* What to work on *
Your reply should be an exact copy of the lines from the one that holds "change=shifted; old=pink_lisinik (no." to the end of the data below.

* Data excerpt *

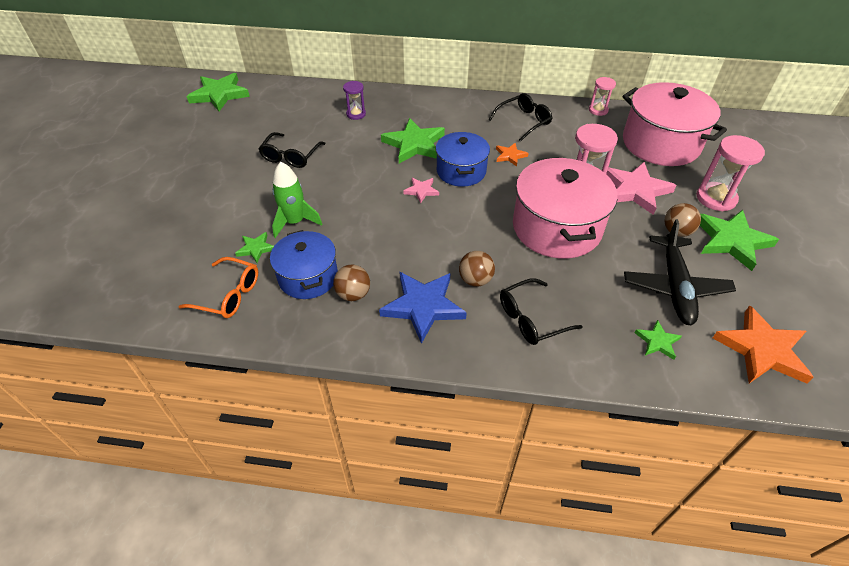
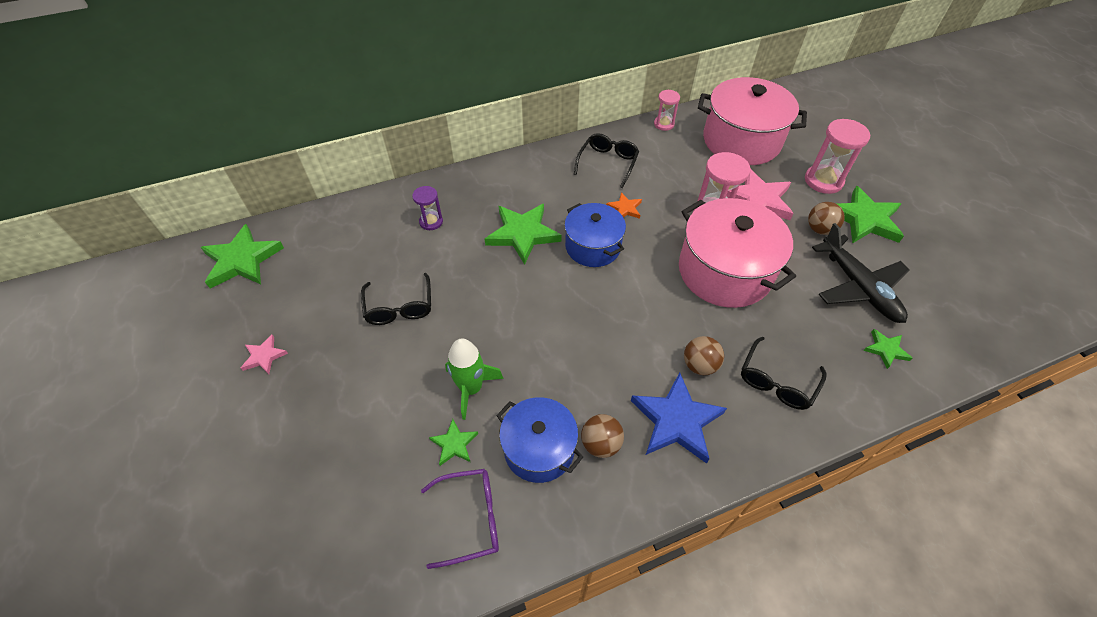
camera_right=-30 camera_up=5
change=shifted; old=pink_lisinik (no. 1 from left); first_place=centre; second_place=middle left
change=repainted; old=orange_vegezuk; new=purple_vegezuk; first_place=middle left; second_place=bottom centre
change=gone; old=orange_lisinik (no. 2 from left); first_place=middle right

* Reply to the exercise *
change=shifted; old=pink_lisinik (no. 1 from left); first_place=centre; second_place=middle left
change=repainted; old=orange_vegezuk; new=purple_vegezuk; first_place=middle left; second_place=bottom centre
change=gone; old=orange_lisinik (no. 2 from left); first_place=middle right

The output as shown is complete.